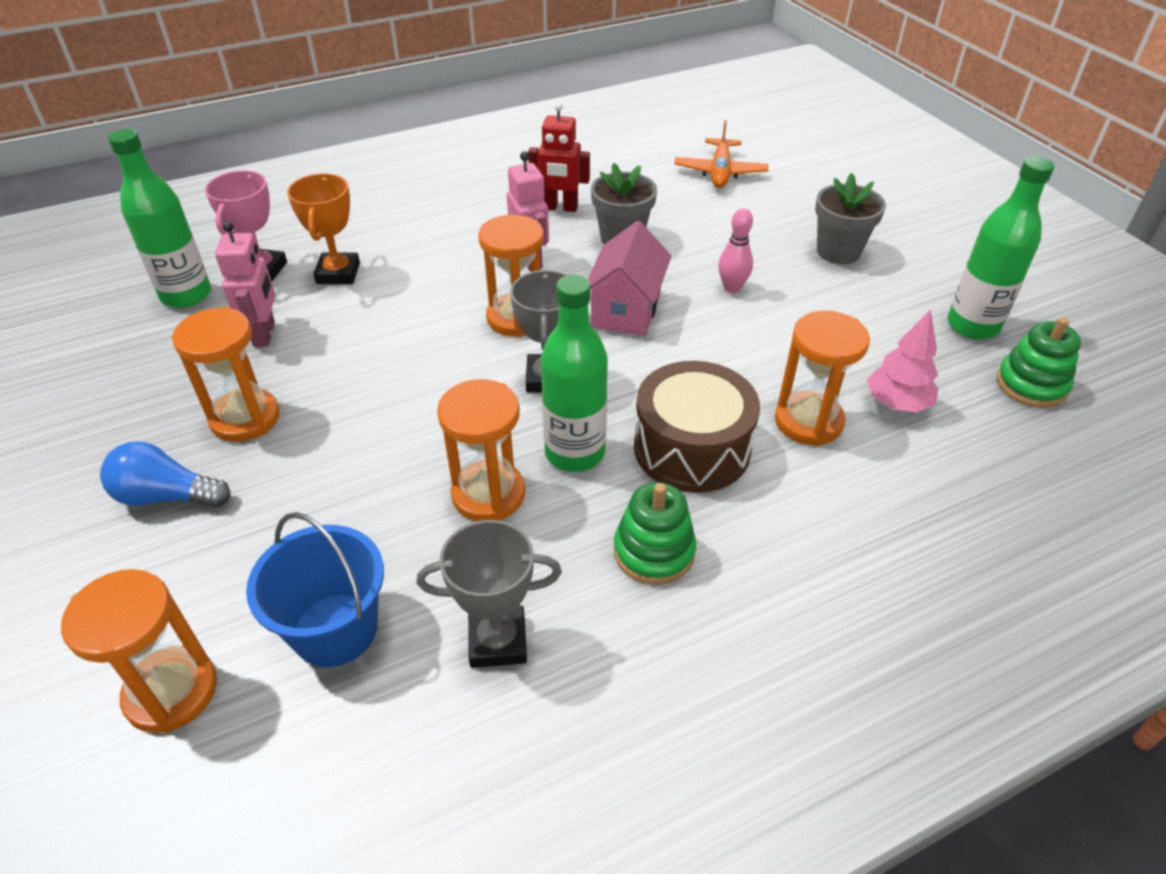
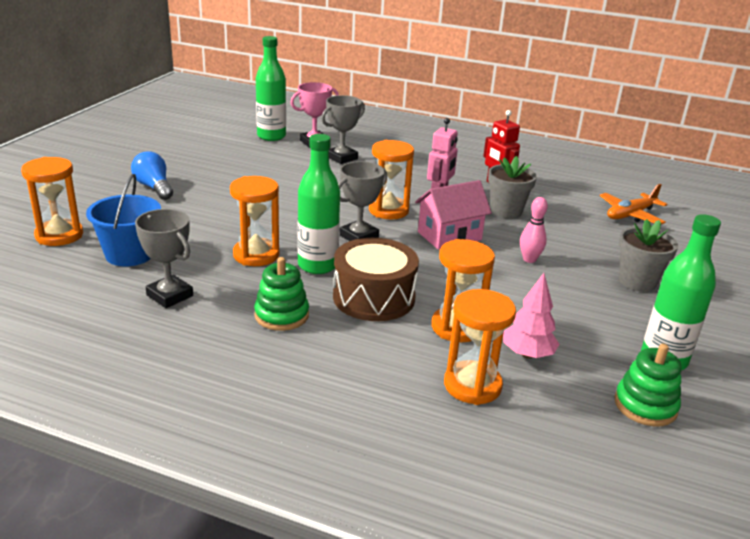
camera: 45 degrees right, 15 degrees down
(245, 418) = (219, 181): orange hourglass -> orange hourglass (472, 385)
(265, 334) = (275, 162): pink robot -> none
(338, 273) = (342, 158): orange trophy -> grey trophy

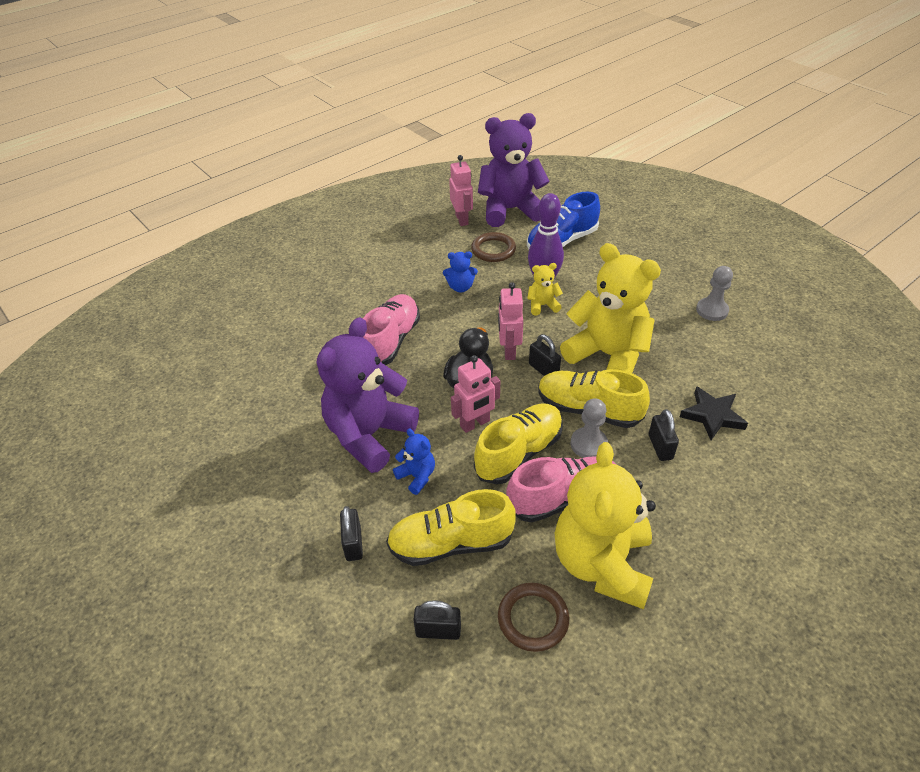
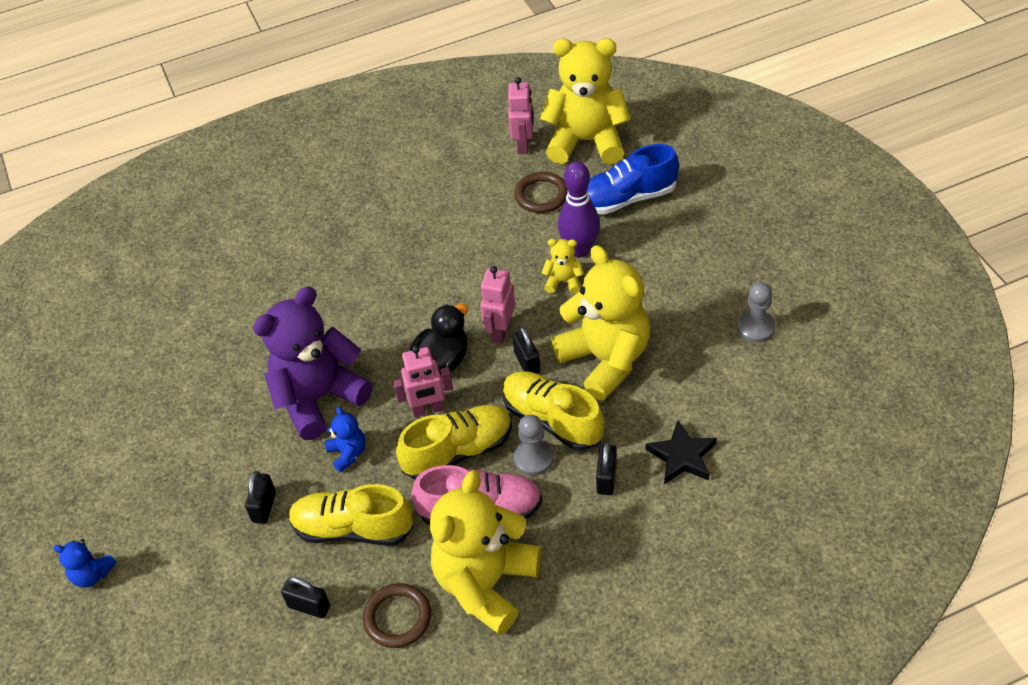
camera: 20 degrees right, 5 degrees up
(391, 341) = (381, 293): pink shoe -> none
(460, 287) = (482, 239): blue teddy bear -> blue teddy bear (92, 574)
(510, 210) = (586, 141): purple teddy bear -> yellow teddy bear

++++++++

WORK ITEM
Where the records above contain a line with "(460, 287) = (482, 239): blue", repeat that line and each later line through the end, exactly, and nothing more.

RESPONSE AREA
(460, 287) = (482, 239): blue teddy bear -> blue teddy bear (92, 574)
(510, 210) = (586, 141): purple teddy bear -> yellow teddy bear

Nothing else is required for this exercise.